---------- INFORMATION ----------

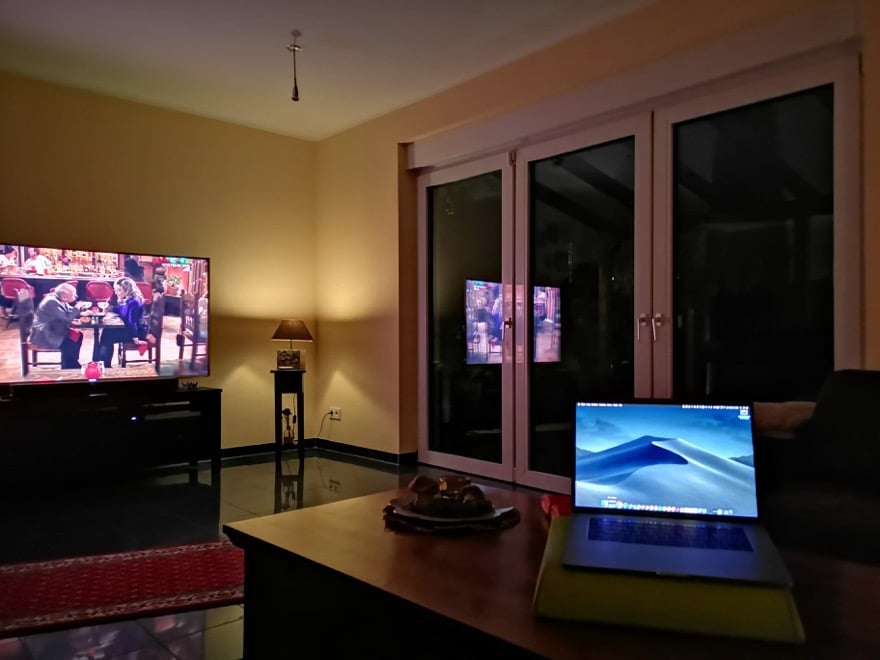
Find the location of a particular element. lamp is located at coordinates (302, 325).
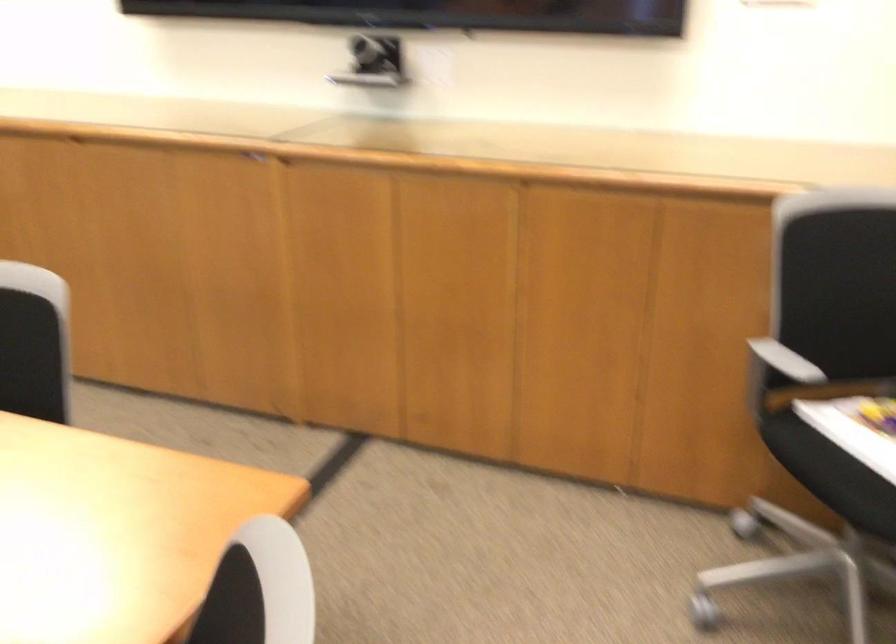
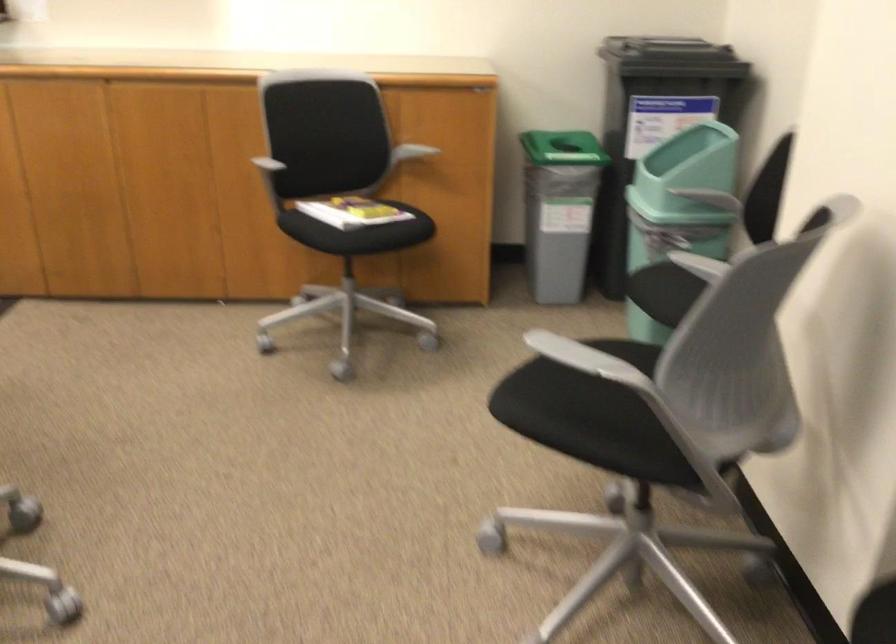
The point at (695, 297) is marked in the first image. Where is the corresponding point in the second image?

(236, 149)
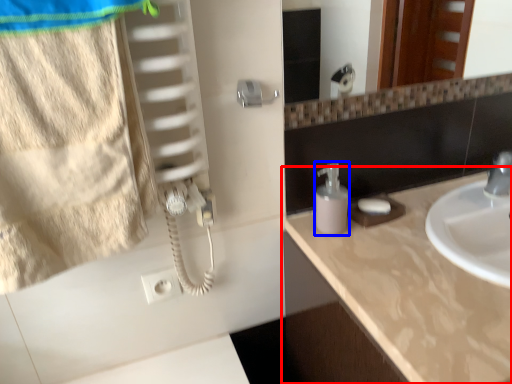
Question: Which point is further to the camera, countertop (highlighted by a red box) or soap dispenser (highlighted by a blue box)?

Choices:
 (A) countertop
 (B) soap dispenser

Answer: (B)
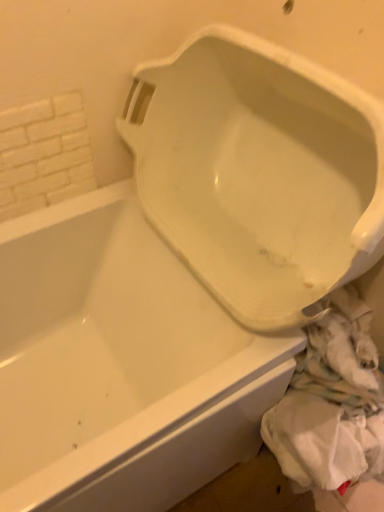
Question: Is white glossy urinal at center bigger or smaller than white brick wall at upper left?

Choices:
 (A) small
 (B) big

Answer: (B)

Question: Based on their positions, is white glossy urinal at center located to the left or right of white brick wall at upper left?

Choices:
 (A) right
 (B) left

Answer: (A)

Question: Which object is the closest to the white brick wall at upper left?

Choices:
 (A) white glossy urinal at center
 (B) white fabric at lower right

Answer: (A)

Question: Which object is the closest to the white brick wall at upper left?

Choices:
 (A) white fabric at lower right
 (B) white glossy urinal at center

Answer: (B)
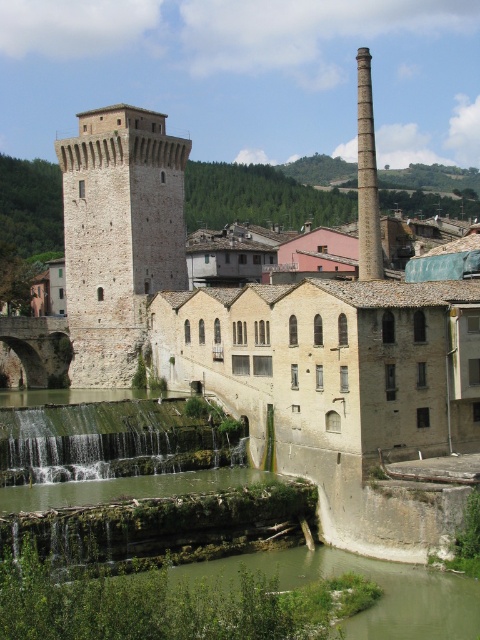
Who is lower down, smooth stone chimney at upper center or smooth gray chimney at upper right?

smooth stone chimney at upper center

How far apart are smooth stone chimney at upper center and smooth gray chimney at upper right?

smooth stone chimney at upper center is 123.05 feet away from smooth gray chimney at upper right.

Does point (152, 284) come farther from viewer compared to point (377, 205)?

Yes, point (152, 284) is behind point (377, 205).

This screenshot has height=640, width=480. In order to click on smooth stone chimney at upper center in this screenshot , I will do `click(119, 236)`.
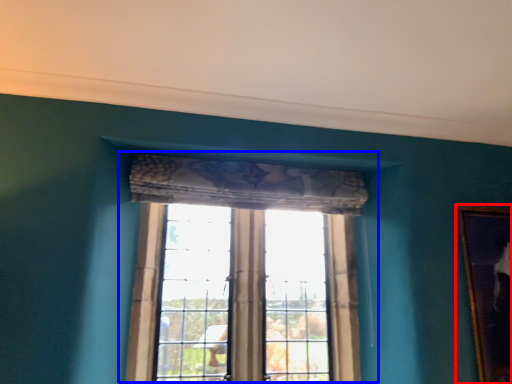
Question: Which object is further to the camera taking this photo, picture frame (highlighted by a red box) or window (highlighted by a blue box)?

Choices:
 (A) picture frame
 (B) window

Answer: (A)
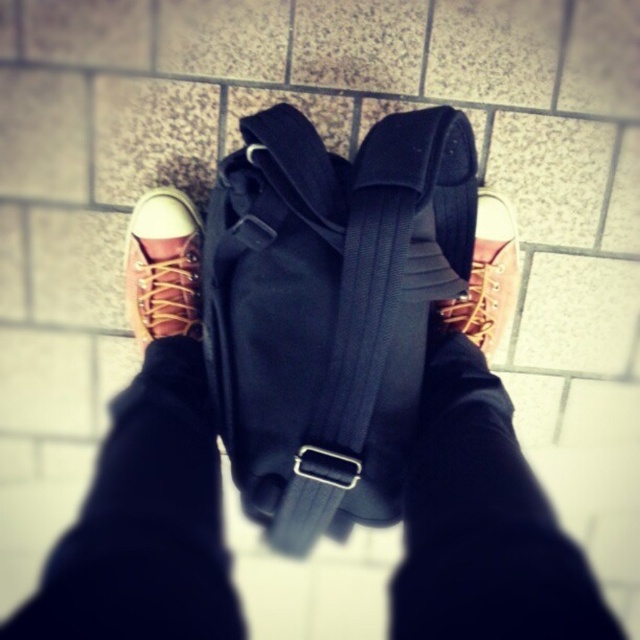
You are standing on the tiled floor and see the black fabric backpack at center. If you want to place a small item on the backpack, where exactly should you aim?

The black fabric backpack at center is located at point (330, 308), so you should aim for that coordinate to place the small item.

You are standing at the point marked by the coordinates point (90, 564) and want to take a photo of the black backpack with multiple straps and buckles. If your camera is 20.95 inches away from you, will it be able to capture the entire backpack in the frame?

The point (90, 564) is 20.95 inches away from the camera. Since the camera is positioned at that distance, it should be able to capture the entire backpack in the frame if the backpack fits within the camera lens field of view at that distance.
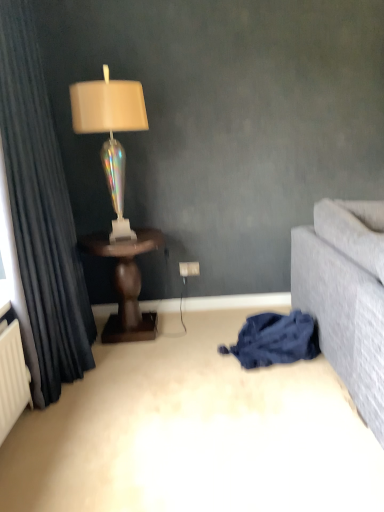
Question: Is blue cotton blanket at lower right not close to dark wood table at left?

Choices:
 (A) yes
 (B) no

Answer: (B)

Question: Is blue cotton blanket at lower right facing towards dark wood table at left?

Choices:
 (A) yes
 (B) no

Answer: (B)

Question: Is blue cotton blanket at lower right outside of dark wood table at left?

Choices:
 (A) no
 (B) yes

Answer: (B)

Question: Does blue cotton blanket at lower right have a smaller size compared to dark wood table at left?

Choices:
 (A) yes
 (B) no

Answer: (A)

Question: Is blue cotton blanket at lower right thinner than dark wood table at left?

Choices:
 (A) no
 (B) yes

Answer: (B)

Question: Is blue cotton blanket at lower right taller or shorter than dark wood table at left?

Choices:
 (A) short
 (B) tall

Answer: (A)

Question: Is blue cotton blanket at lower right wider or thinner than dark wood table at left?

Choices:
 (A) wide
 (B) thin

Answer: (B)

Question: From the image's perspective, is blue cotton blanket at lower right positioned above or below dark wood table at left?

Choices:
 (A) below
 (B) above

Answer: (A)

Question: From a real-world perspective, is blue cotton blanket at lower right above or below dark wood table at left?

Choices:
 (A) above
 (B) below

Answer: (B)

Question: Is blue cotton blanket at lower right situated inside iridescent glass lamp at left or outside?

Choices:
 (A) inside
 (B) outside

Answer: (B)

Question: From their relative heights in the image, would you say blue cotton blanket at lower right is taller or shorter than iridescent glass lamp at left?

Choices:
 (A) tall
 (B) short

Answer: (B)

Question: Considering their positions, is blue cotton blanket at lower right located in front of or behind iridescent glass lamp at left?

Choices:
 (A) front
 (B) behind

Answer: (A)

Question: Considering the positions of point (240, 349) and point (72, 125), is point (240, 349) closer or farther from the camera than point (72, 125)?

Choices:
 (A) farther
 (B) closer

Answer: (B)

Question: Is dark wood table at left in front of or behind blue cotton blanket at lower right in the image?

Choices:
 (A) front
 (B) behind

Answer: (B)

Question: From the image's perspective, is dark wood table at left located above or below blue cotton blanket at lower right?

Choices:
 (A) above
 (B) below

Answer: (A)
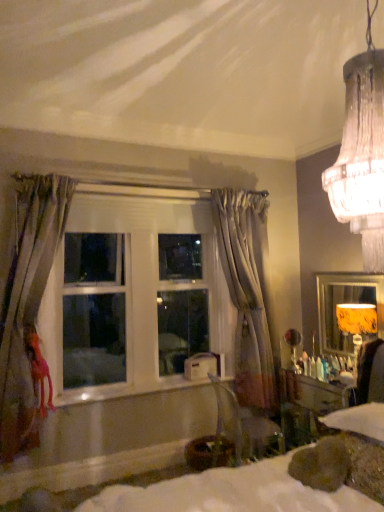
Question: Is white glossy window sill at center facing away from white fabric bed at lower center?

Choices:
 (A) yes
 (B) no

Answer: (B)

Question: Are white glossy window sill at center and white fabric bed at lower center far apart?

Choices:
 (A) yes
 (B) no

Answer: (A)

Question: Can you confirm if white glossy window sill at center is wider than white fabric bed at lower center?

Choices:
 (A) no
 (B) yes

Answer: (A)

Question: Considering the relative positions of white glossy window sill at center and white fabric bed at lower center in the image provided, is white glossy window sill at center to the right of white fabric bed at lower center from the viewer's perspective?

Choices:
 (A) yes
 (B) no

Answer: (B)

Question: From a real-world perspective, is white glossy window sill at center physically below white fabric bed at lower center?

Choices:
 (A) no
 (B) yes

Answer: (A)

Question: In terms of size, does yellow fabric lampshade at right appear bigger or smaller than white glossy window at center?

Choices:
 (A) small
 (B) big

Answer: (A)

Question: From the image's perspective, relative to white glossy window at center, is yellow fabric lampshade at right above or below?

Choices:
 (A) below
 (B) above

Answer: (A)

Question: In the image, is yellow fabric lampshade at right on the left side or the right side of white glossy window at center?

Choices:
 (A) right
 (B) left

Answer: (A)

Question: Would you say yellow fabric lampshade at right is inside or outside white glossy window at center?

Choices:
 (A) inside
 (B) outside

Answer: (B)

Question: Considering the positions of orange fabric lampshade at right and silky gray curtain at center, which appears as the second curtain when viewed from the front, in the image, is orange fabric lampshade at right wider or thinner than silky gray curtain at center, which appears as the second curtain when viewed from the front,?

Choices:
 (A) wide
 (B) thin

Answer: (B)

Question: Is point (357, 354) positioned closer to the camera than point (266, 362)?

Choices:
 (A) closer
 (B) farther

Answer: (A)

Question: Would you say orange fabric lampshade at right is to the left or to the right of silky gray curtain at center, the second curtain when ordered from left to right, in the picture?

Choices:
 (A) right
 (B) left

Answer: (A)

Question: From a real-world perspective, relative to silky gray curtain at center, arranged as the 1th curtain when viewed from the back, is orange fabric lampshade at right vertically above or below?

Choices:
 (A) below
 (B) above

Answer: (A)

Question: In terms of width, does orange fabric lampshade at right look wider or thinner when compared to yellow fabric lampshade at right?

Choices:
 (A) wide
 (B) thin

Answer: (A)

Question: From the image's perspective, relative to yellow fabric lampshade at right, is orange fabric lampshade at right above or below?

Choices:
 (A) below
 (B) above

Answer: (A)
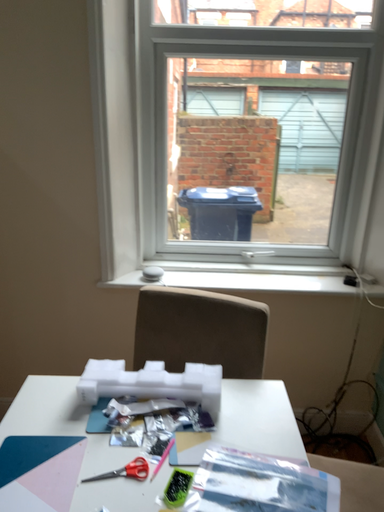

----------

_WORK INSTRUCTION_
Copy the entries above, from the line containing "Question: Is point" through the end of the entries, inclusive, and leave the pictures out.

_WRITTEN RESPONSE_
Question: Is point (357, 354) positioned closer to the camera than point (266, 362)?

Choices:
 (A) closer
 (B) farther

Answer: (A)

Question: Would you say orange fabric lampshade at right is to the left or to the right of silky gray curtain at center, the second curtain when ordered from left to right, in the picture?

Choices:
 (A) right
 (B) left

Answer: (A)

Question: From a real-world perspective, relative to silky gray curtain at center, arranged as the 1th curtain when viewed from the back, is orange fabric lampshade at right vertically above or below?

Choices:
 (A) below
 (B) above

Answer: (A)

Question: In terms of width, does orange fabric lampshade at right look wider or thinner when compared to yellow fabric lampshade at right?

Choices:
 (A) wide
 (B) thin

Answer: (A)

Question: From the image's perspective, relative to yellow fabric lampshade at right, is orange fabric lampshade at right above or below?

Choices:
 (A) below
 (B) above

Answer: (A)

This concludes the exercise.